Apart from the images, reproduce every record word for word.

--- Extracted entries Enclosed Below ---

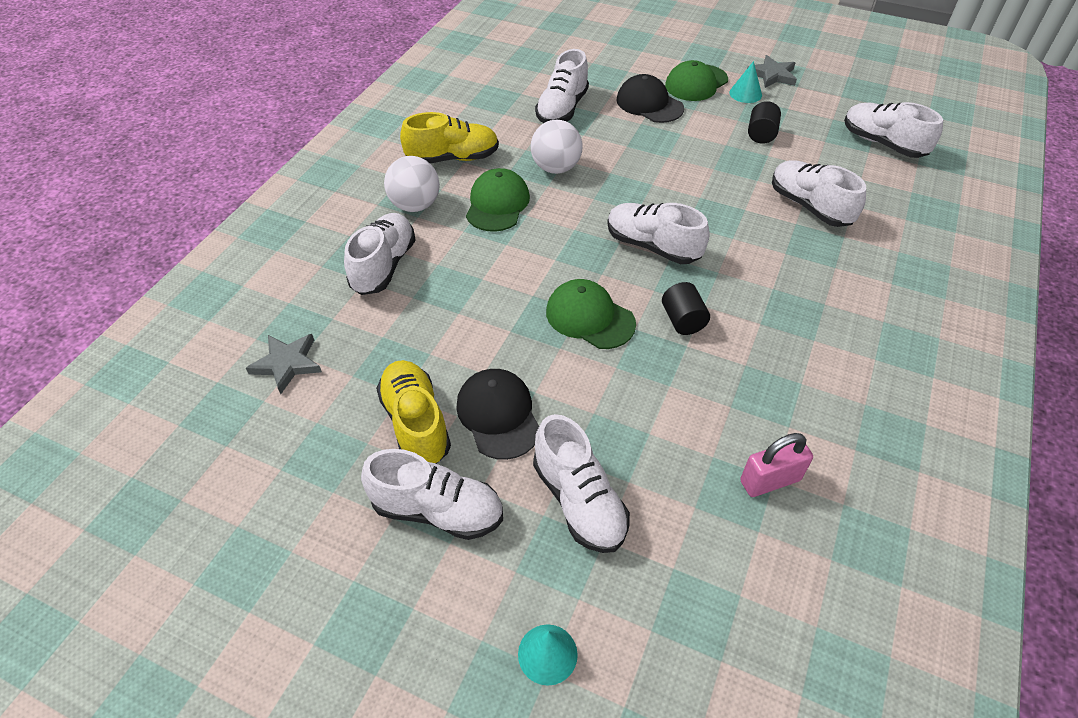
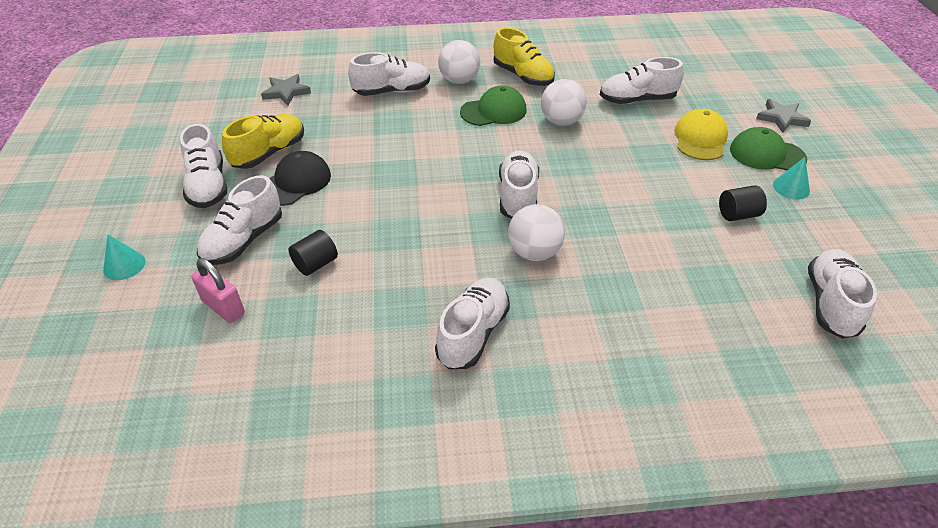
camera: 60 degrees right, 5 degrees down
(590, 317) = (413, 191): green cap -> none
(649, 104) = (700, 139): black cap -> yellow cap
(682, 320) = (447, 237): black cylinder -> black cylinder (315, 264)
(740, 269) = (534, 252): none -> white ball
(770, 480) = (311, 332): pink padlock -> pink padlock (223, 307)
(772, 75) = (847, 196): grey star -> grey star (781, 118)
(809, 206) = (664, 274): white shoe -> white shoe (473, 333)

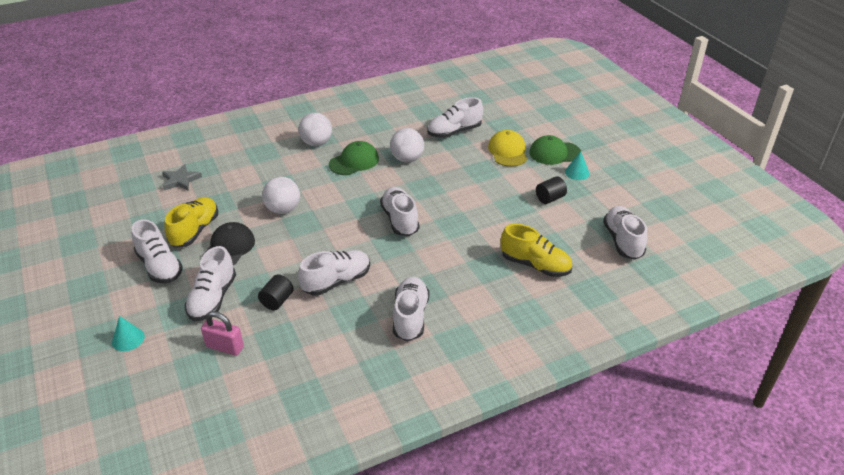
camera: 20 degrees left, 5 degrees down
(392, 91) = (267, 162): white shoe -> white shoe (336, 281)
(523, 76) = (364, 130): yellow shoe -> yellow shoe (535, 265)
(534, 252) = (428, 255): white ball -> white ball (283, 209)
(781, 118) = (556, 125): grey star -> none

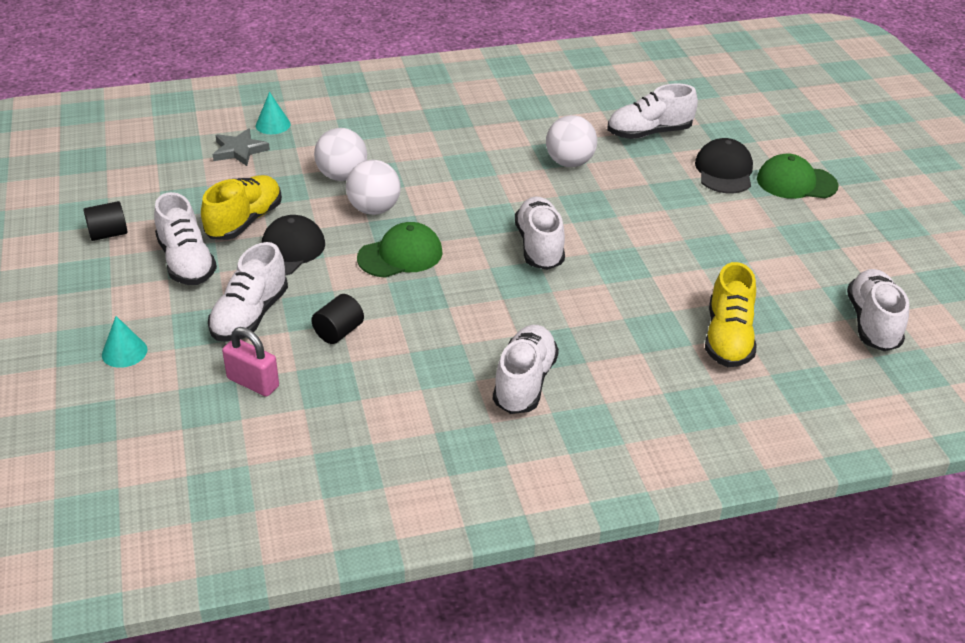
camera: 10 degrees right, 0 degrees up
(316, 143) = (441, 124): white ball -> white ball (342, 176)
(336, 281) = (428, 318): white shoe -> none
(354, 161) = (490, 156): green cap -> green cap (400, 255)
(508, 151) = (724, 171): yellow cap -> black cap
(535, 265) = (728, 338): yellow shoe -> yellow shoe turned 60 degrees clockwise
(550, 198) = (773, 246): black cylinder -> black cylinder (108, 234)
(577, 172) = (824, 215): turquoise cone -> turquoise cone (273, 125)

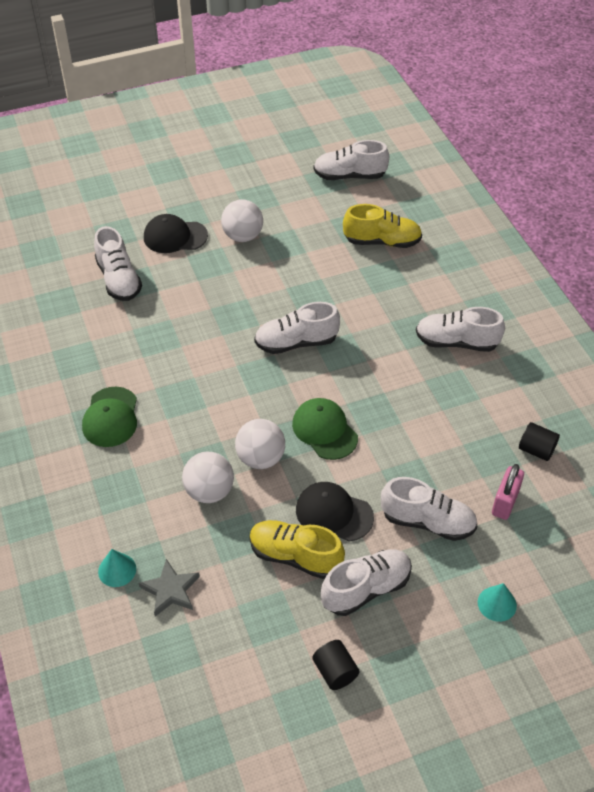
camera: 95 degrees left, 10 degrees up
(338, 332) = (432, 457): black cylinder -> black cylinder (536, 450)
(569, 163) = (171, 329): white ball -> white ball (243, 236)
(796, 182) = (187, 199): green cap -> green cap (111, 417)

--- End of Enclosed Extracted entries ---

> Response
camera: 60 degrees right, 5 degrees down
(590, 317) = (413, 191): green cap -> none
(649, 104) = (700, 139): black cap -> yellow cap
(682, 320) = (447, 237): black cylinder -> black cylinder (315, 264)
(740, 269) = (534, 252): none -> white ball
(770, 480) = (311, 332): pink padlock -> pink padlock (223, 307)
(772, 75) = (847, 196): grey star -> grey star (781, 118)
(809, 206) = (664, 274): white shoe -> white shoe (473, 333)

camera: 20 degrees left, 5 degrees down
(392, 91) = (267, 162): white shoe -> white shoe (336, 281)
(523, 76) = (364, 130): yellow shoe -> yellow shoe (535, 265)
(534, 252) = (428, 255): white ball -> white ball (283, 209)
(781, 118) = (556, 125): grey star -> none

camera: 10 degrees right, 0 degrees up
(316, 143) = (441, 124): white ball -> white ball (342, 176)
(336, 281) = (428, 318): white shoe -> none
(354, 161) = (490, 156): green cap -> green cap (400, 255)
(508, 151) = (724, 171): yellow cap -> black cap
(535, 265) = (728, 338): yellow shoe -> yellow shoe turned 60 degrees clockwise
(550, 198) = (773, 246): black cylinder -> black cylinder (108, 234)
(577, 172) = (824, 215): turquoise cone -> turquoise cone (273, 125)

camera: 95 degrees left, 10 degrees up
(338, 332) = (432, 457): black cylinder -> black cylinder (536, 450)
(569, 163) = (171, 329): white ball -> white ball (243, 236)
(796, 182) = (187, 199): green cap -> green cap (111, 417)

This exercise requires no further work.